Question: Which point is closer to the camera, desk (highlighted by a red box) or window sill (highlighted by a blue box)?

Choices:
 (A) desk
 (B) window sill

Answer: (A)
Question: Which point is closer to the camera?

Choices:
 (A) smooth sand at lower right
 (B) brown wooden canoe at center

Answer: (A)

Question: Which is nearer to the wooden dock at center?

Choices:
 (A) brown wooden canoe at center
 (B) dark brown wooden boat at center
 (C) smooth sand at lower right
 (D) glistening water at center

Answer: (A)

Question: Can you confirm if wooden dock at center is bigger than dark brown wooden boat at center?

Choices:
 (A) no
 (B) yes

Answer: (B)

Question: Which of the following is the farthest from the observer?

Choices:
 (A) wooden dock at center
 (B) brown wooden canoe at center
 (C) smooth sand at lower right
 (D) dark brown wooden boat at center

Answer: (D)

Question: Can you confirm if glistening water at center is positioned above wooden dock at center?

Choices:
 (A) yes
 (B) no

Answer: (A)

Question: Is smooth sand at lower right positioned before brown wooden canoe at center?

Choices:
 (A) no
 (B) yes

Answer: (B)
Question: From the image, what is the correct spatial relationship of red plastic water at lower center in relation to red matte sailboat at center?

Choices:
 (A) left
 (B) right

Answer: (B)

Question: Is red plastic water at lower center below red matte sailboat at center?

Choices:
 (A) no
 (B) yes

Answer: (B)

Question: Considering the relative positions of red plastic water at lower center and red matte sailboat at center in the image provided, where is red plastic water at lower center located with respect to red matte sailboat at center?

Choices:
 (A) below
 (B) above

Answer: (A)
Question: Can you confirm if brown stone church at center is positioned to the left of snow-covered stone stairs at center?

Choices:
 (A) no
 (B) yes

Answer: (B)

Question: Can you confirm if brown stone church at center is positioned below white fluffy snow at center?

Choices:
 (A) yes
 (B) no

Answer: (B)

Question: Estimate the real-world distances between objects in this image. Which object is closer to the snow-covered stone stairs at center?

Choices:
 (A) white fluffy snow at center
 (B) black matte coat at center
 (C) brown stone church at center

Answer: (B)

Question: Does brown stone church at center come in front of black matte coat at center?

════════

*DIRECTIONS*: Extract every line of the material above that contains the string "sill", and reproduce each such line unchanged.

*CORRECT OUTPUT*:
Question: Which point is closer to the camera, desk (highlighted by a red box) or window sill (highlighted by a blue box)?
 (B) window sill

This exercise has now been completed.